- **INPUT MATERIAL**
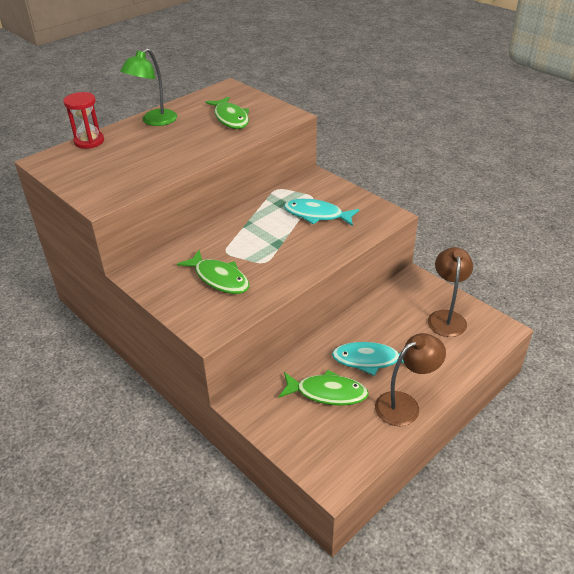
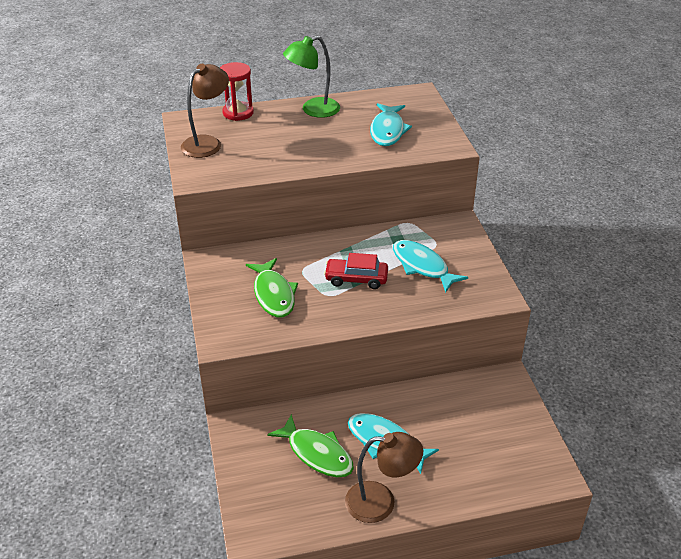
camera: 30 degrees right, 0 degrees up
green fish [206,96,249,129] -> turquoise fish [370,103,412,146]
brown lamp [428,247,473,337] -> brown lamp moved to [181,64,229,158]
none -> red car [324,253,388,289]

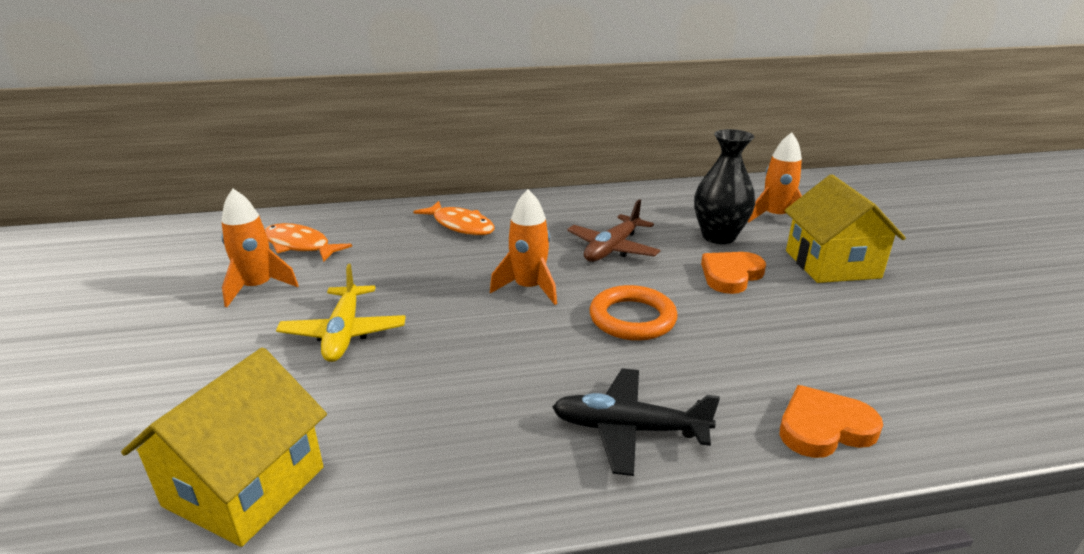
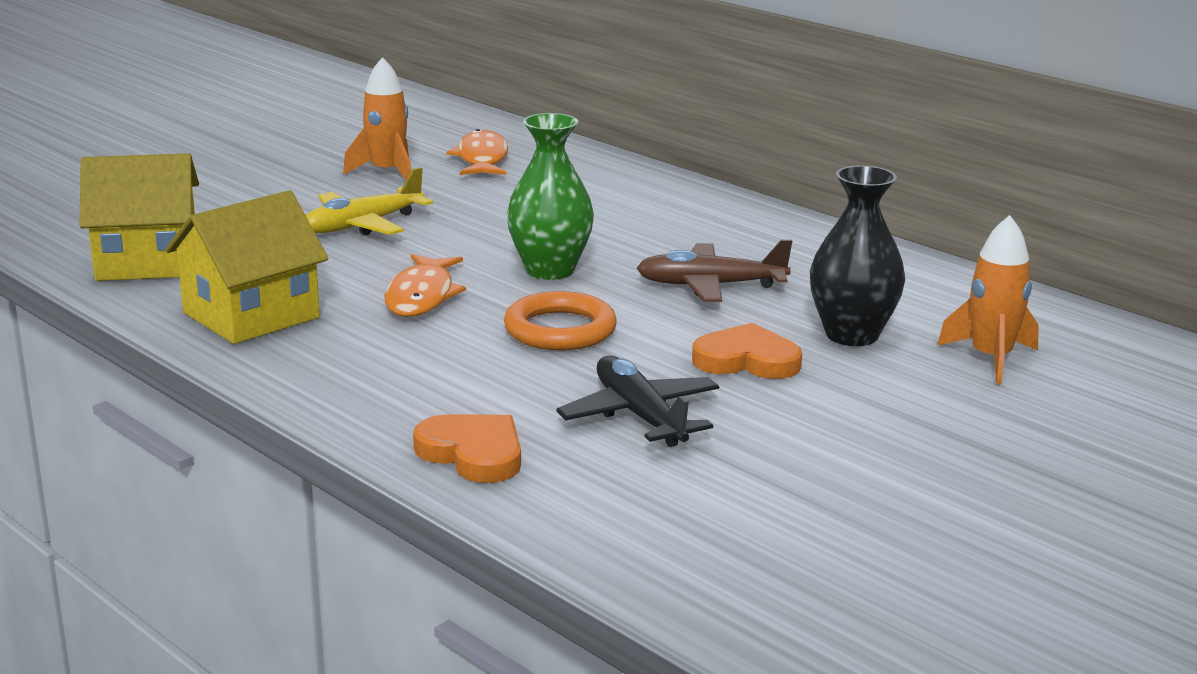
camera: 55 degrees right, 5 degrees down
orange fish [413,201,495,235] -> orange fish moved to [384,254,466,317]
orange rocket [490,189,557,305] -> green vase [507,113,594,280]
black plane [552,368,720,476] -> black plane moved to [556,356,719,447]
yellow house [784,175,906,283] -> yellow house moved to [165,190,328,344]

- **ABOUT THIS EXERCISE**
Lines from the one with "orange rocket [490,189,557,305]" through the end of the data: set these down exactly, including both ends and nothing more.

- **ANSWER SPACE**
orange rocket [490,189,557,305] -> green vase [507,113,594,280]
black plane [552,368,720,476] -> black plane moved to [556,356,719,447]
yellow house [784,175,906,283] -> yellow house moved to [165,190,328,344]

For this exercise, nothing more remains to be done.